> _Required work_
What is needed is a copy of each line in the listing below that contains "turquoise".

######

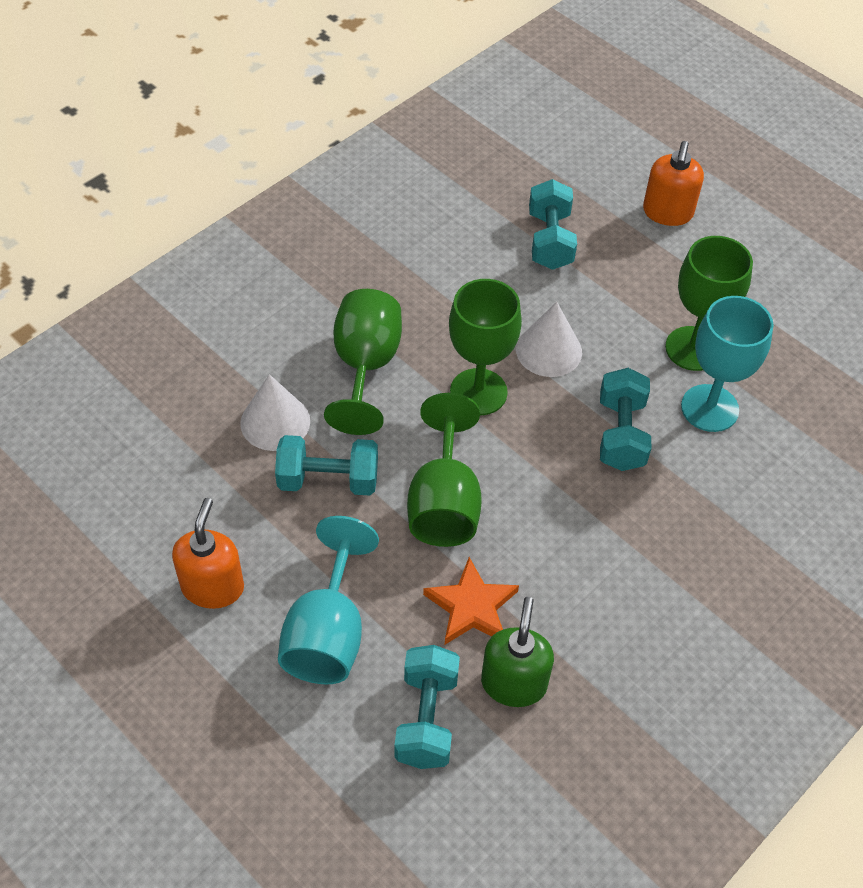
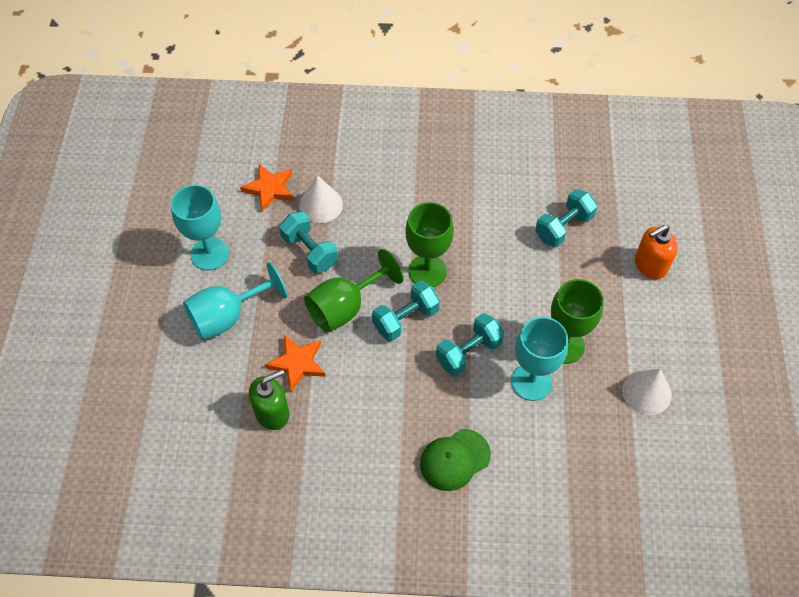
camera: 50 degrees right, 5 degrees up
(191, 454) = (269, 189): none -> orange star
(213, 587) = (209, 254): orange soap dispenser -> turquoise goblet
(365, 366) = (391, 213): green goblet -> none
(426, 718) = (220, 390): turquoise dumbbell -> turquoise dumbbell (405, 319)
(549, 350) = (488, 281): white cone -> white cone (646, 392)
(742, 546) = (455, 459): none -> green cap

######

> _Solution_
(213, 587) = (209, 254): orange soap dispenser -> turquoise goblet
(426, 718) = (220, 390): turquoise dumbbell -> turquoise dumbbell (405, 319)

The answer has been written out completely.